COLLECTED MATERIAL:
/---
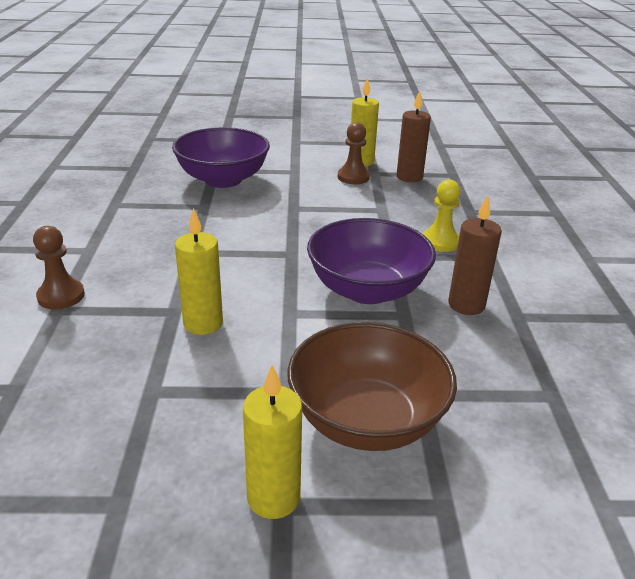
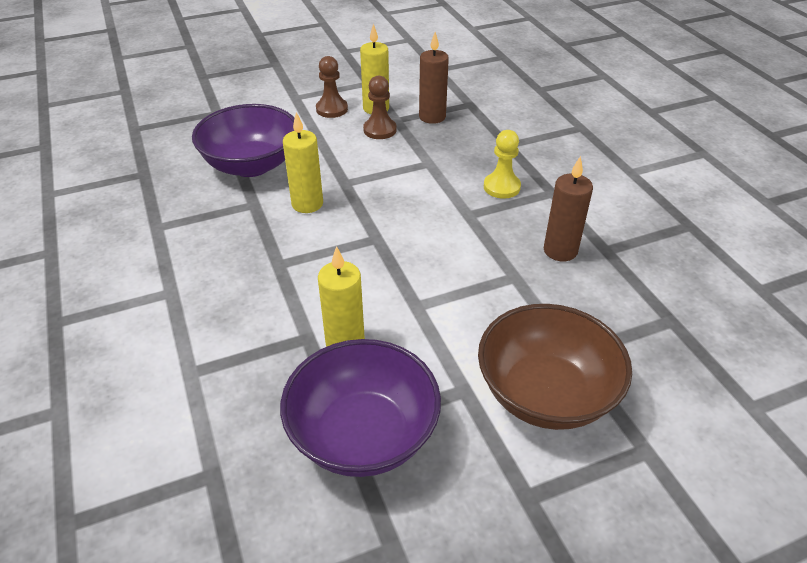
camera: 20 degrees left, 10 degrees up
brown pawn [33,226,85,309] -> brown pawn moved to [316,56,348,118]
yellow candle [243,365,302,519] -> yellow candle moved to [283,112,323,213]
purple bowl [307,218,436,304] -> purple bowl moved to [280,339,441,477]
\---
EXERCISE DESCRIPTION:
Find "moved" in the data above. Report each line where it appears.

TASK OUTPUT:
brown pawn [33,226,85,309] -> brown pawn moved to [316,56,348,118]
yellow candle [243,365,302,519] -> yellow candle moved to [283,112,323,213]
purple bowl [307,218,436,304] -> purple bowl moved to [280,339,441,477]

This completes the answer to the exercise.